■ Exercise ■
Say how many lines in the records hold the word "BUZZER", and give nothing but that number.

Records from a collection
=== Begin Enclosure ===
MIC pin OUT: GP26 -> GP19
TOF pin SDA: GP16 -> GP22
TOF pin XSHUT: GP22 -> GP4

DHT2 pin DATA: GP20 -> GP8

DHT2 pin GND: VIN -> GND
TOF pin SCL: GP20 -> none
=== End Enclosure ===
=== Begin Enclosure ===
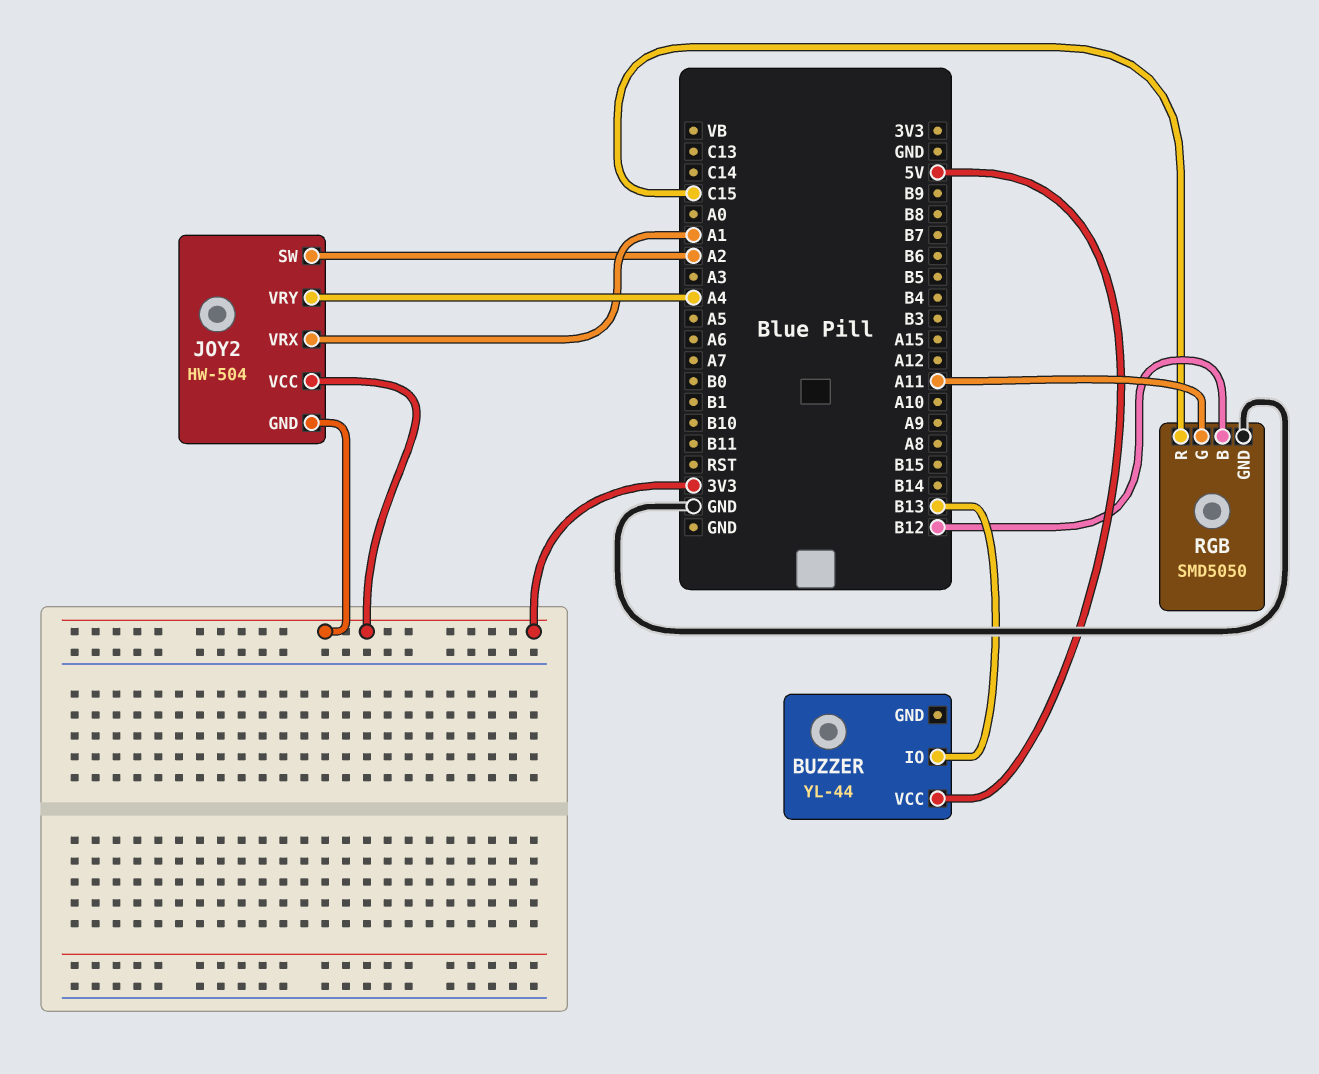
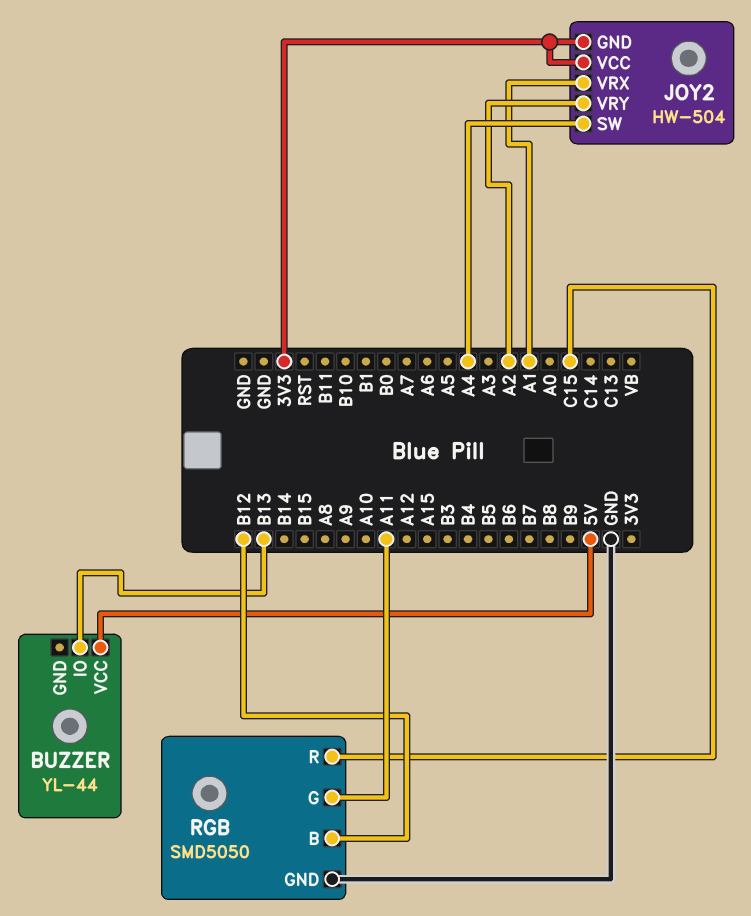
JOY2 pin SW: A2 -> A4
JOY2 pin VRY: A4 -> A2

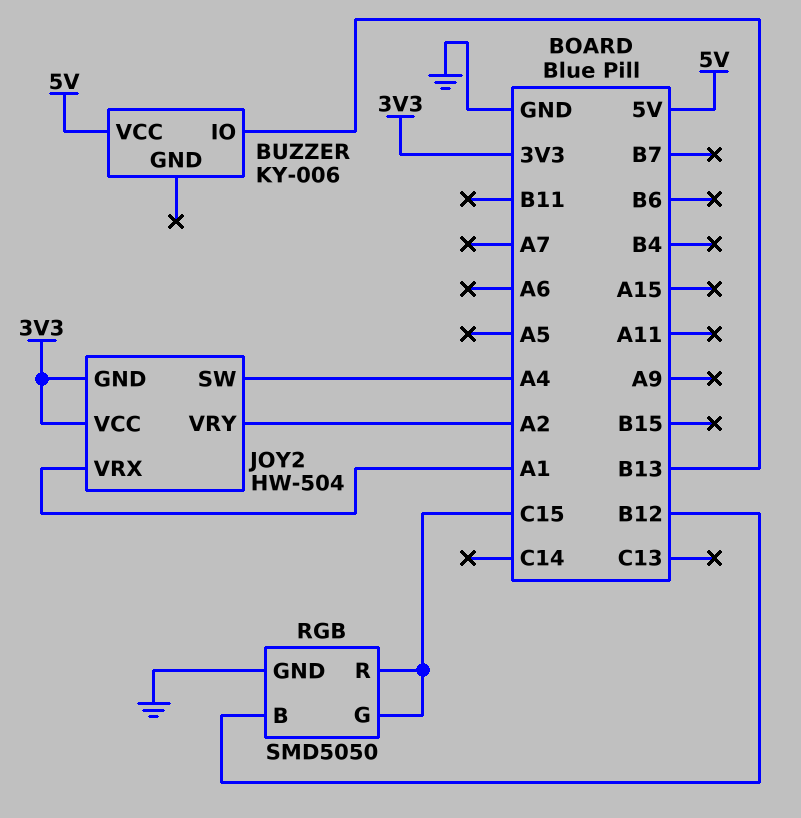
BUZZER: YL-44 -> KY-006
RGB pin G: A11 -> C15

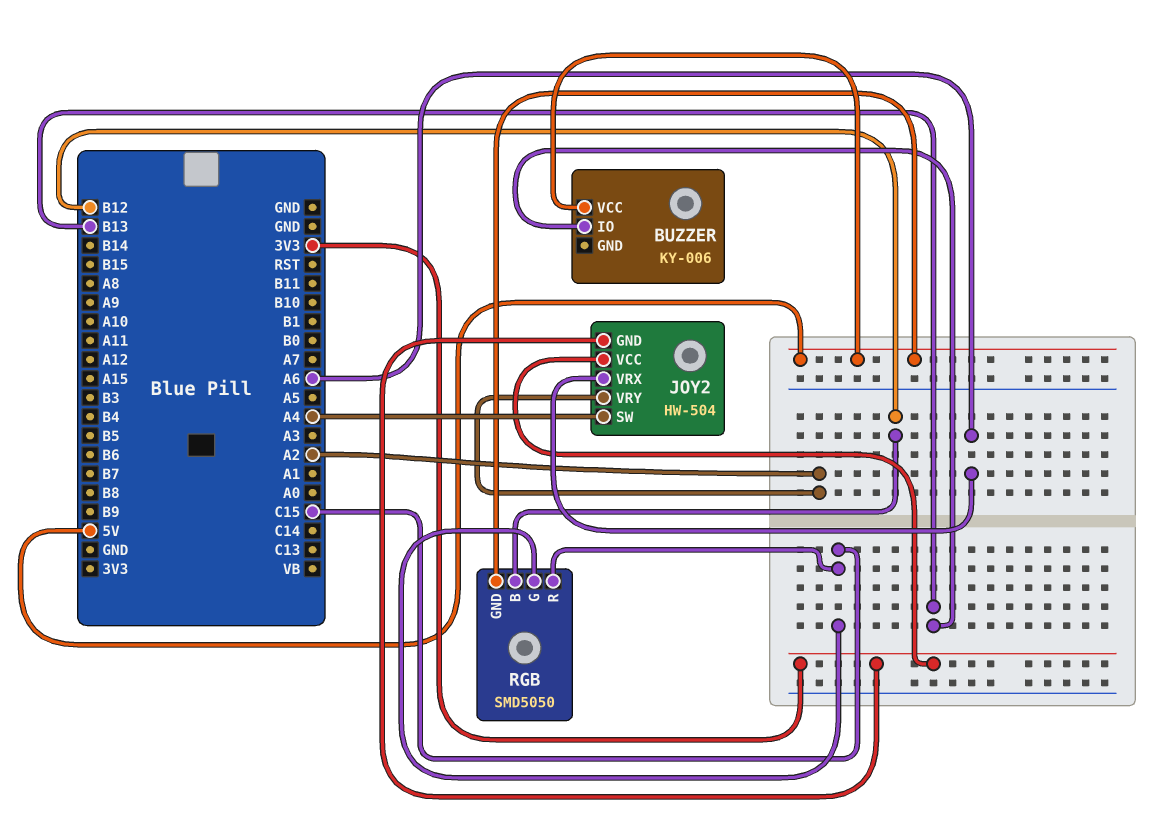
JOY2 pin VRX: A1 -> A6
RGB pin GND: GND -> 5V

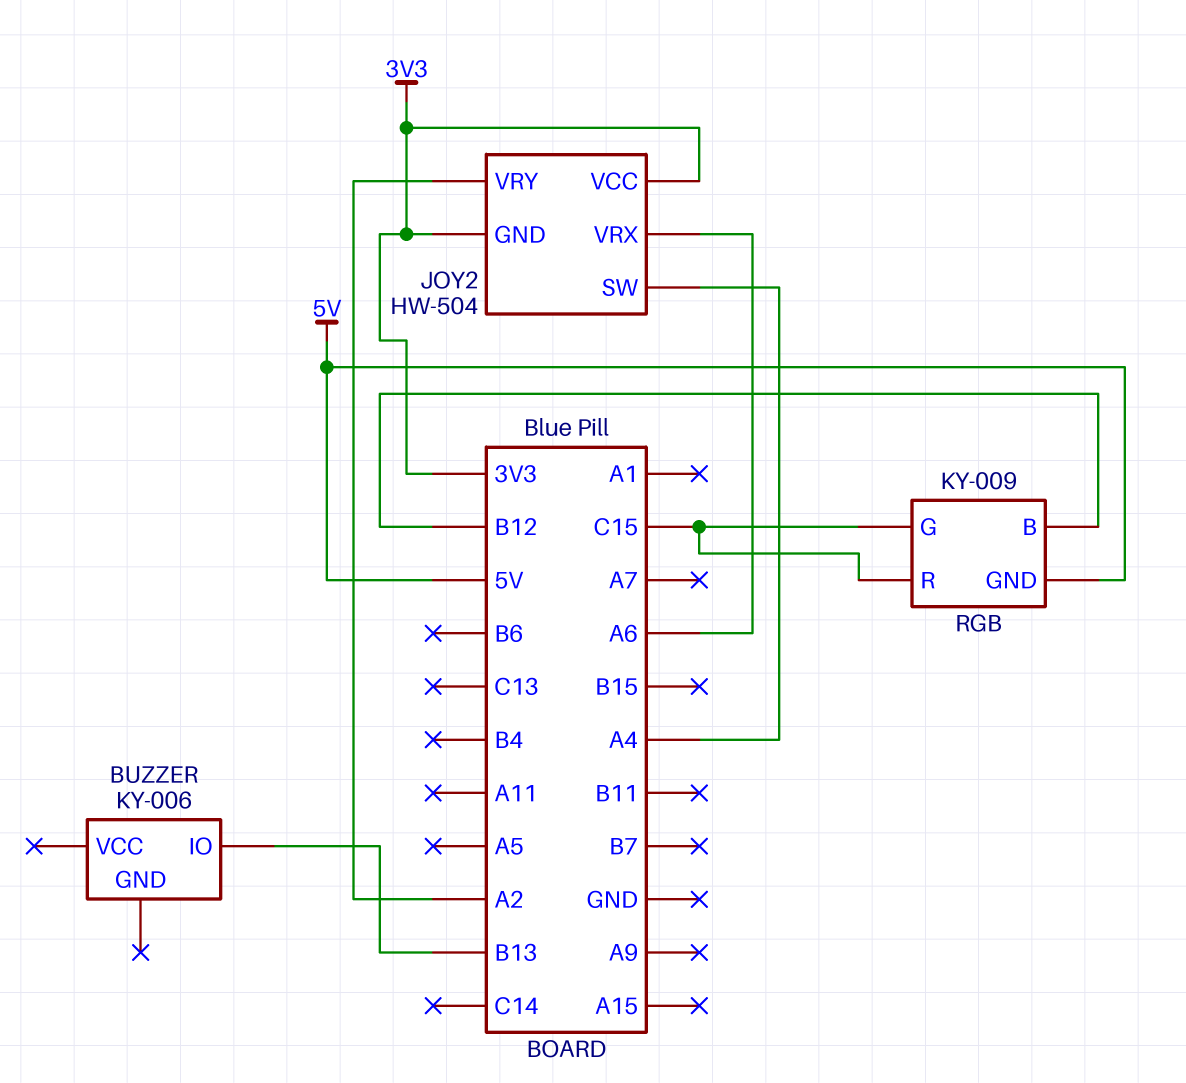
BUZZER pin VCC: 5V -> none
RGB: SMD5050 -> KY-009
=== End Enclosure ===
■ Result for this exercise ■
2